** Short exercise **
From the items below, pull out every line that contains the string "instrumentName" and copy each one unchanged.

** Provided information **
____________

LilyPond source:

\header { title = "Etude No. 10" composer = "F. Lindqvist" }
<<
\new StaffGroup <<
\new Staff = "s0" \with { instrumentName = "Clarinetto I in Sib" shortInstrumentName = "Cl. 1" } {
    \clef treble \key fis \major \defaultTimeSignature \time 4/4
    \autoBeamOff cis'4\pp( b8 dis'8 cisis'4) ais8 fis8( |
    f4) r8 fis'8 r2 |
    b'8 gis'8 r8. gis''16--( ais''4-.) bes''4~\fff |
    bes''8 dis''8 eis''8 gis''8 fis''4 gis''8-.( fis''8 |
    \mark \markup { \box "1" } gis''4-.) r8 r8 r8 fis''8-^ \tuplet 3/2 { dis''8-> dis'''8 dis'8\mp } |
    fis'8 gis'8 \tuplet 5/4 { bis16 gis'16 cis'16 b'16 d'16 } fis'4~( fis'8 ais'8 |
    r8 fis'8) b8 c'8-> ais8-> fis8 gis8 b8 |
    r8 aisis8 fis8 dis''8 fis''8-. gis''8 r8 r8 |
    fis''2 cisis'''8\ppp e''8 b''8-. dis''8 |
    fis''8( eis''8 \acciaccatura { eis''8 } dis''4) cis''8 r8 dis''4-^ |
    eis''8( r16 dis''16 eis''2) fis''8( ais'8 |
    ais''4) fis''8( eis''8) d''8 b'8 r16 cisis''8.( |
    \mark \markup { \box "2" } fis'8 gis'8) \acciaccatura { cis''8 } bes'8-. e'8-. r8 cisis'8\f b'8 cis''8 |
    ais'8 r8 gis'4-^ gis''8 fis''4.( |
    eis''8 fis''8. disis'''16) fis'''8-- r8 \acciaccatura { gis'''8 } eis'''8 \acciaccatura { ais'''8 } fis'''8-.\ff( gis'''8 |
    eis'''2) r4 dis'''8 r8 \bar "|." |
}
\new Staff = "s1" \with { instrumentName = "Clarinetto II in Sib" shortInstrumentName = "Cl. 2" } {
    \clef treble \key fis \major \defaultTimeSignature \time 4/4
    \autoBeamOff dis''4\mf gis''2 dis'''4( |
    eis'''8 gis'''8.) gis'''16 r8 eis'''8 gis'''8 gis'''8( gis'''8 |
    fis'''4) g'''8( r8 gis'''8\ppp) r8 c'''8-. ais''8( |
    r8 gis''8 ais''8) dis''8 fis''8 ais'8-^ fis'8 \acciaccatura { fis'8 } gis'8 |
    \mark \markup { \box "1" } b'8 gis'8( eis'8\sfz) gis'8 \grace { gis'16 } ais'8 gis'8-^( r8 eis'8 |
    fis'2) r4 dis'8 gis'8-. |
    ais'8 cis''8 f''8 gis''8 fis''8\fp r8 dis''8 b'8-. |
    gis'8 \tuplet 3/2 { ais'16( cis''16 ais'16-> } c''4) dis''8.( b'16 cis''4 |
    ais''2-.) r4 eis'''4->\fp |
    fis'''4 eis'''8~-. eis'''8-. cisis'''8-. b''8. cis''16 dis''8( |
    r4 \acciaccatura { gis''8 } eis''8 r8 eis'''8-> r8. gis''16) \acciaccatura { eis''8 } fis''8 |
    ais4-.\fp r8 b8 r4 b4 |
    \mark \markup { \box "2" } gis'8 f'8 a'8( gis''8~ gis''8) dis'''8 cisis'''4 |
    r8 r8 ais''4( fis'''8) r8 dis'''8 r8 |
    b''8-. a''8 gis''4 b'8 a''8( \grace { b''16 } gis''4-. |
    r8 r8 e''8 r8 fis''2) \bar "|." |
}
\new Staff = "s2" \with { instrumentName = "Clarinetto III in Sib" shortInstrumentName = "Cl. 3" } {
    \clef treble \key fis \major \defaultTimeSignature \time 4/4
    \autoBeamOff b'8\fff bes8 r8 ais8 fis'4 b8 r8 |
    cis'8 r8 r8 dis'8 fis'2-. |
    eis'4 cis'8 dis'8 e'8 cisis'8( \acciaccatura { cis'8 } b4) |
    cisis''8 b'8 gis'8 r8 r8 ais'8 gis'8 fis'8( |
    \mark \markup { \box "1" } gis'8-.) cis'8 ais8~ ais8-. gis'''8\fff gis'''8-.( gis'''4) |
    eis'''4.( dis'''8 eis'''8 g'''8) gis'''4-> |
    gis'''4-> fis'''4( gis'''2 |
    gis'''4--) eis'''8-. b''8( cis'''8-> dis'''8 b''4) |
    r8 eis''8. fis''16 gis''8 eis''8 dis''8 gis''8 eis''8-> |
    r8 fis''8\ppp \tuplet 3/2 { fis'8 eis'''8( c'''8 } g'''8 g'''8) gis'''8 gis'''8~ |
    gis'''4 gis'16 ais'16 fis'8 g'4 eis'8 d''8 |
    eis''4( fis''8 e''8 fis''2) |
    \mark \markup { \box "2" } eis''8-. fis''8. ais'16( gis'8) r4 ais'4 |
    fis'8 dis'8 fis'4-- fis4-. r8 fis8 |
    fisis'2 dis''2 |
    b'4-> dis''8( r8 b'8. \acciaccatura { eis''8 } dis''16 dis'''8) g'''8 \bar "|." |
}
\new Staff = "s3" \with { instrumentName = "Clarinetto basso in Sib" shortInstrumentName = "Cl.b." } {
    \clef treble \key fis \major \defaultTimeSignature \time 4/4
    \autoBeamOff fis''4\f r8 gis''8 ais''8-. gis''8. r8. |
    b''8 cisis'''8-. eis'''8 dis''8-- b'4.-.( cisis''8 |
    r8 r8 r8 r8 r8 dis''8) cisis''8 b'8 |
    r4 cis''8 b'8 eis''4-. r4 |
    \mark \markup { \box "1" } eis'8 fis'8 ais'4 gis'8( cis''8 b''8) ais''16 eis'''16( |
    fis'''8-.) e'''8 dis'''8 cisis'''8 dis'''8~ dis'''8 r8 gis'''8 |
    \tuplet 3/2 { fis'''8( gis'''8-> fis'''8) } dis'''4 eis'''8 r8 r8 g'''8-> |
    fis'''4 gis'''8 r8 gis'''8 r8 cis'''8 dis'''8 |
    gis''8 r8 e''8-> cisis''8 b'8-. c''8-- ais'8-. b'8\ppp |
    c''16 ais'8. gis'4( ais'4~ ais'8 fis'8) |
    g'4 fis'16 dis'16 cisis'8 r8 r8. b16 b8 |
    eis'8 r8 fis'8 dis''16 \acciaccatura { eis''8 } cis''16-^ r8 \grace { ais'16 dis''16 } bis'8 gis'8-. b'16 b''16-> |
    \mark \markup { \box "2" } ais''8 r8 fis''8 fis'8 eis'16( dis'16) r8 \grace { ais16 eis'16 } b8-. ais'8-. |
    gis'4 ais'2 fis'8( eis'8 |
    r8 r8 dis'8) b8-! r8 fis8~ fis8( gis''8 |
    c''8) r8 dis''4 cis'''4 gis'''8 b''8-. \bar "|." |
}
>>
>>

____________

** Response **
\new Staff = "s0" \with { instrumentName = "Clarinetto I in Sib" shortInstrumentName = "Cl. 1" } {
\new Staff = "s1" \with { instrumentName = "Clarinetto II in Sib" shortInstrumentName = "Cl. 2" } {
\new Staff = "s2" \with { instrumentName = "Clarinetto III in Sib" shortInstrumentName = "Cl. 3" } {
\new Staff = "s3" \with { instrumentName = "Clarinetto basso in Sib" shortInstrumentName = "Cl.b." } {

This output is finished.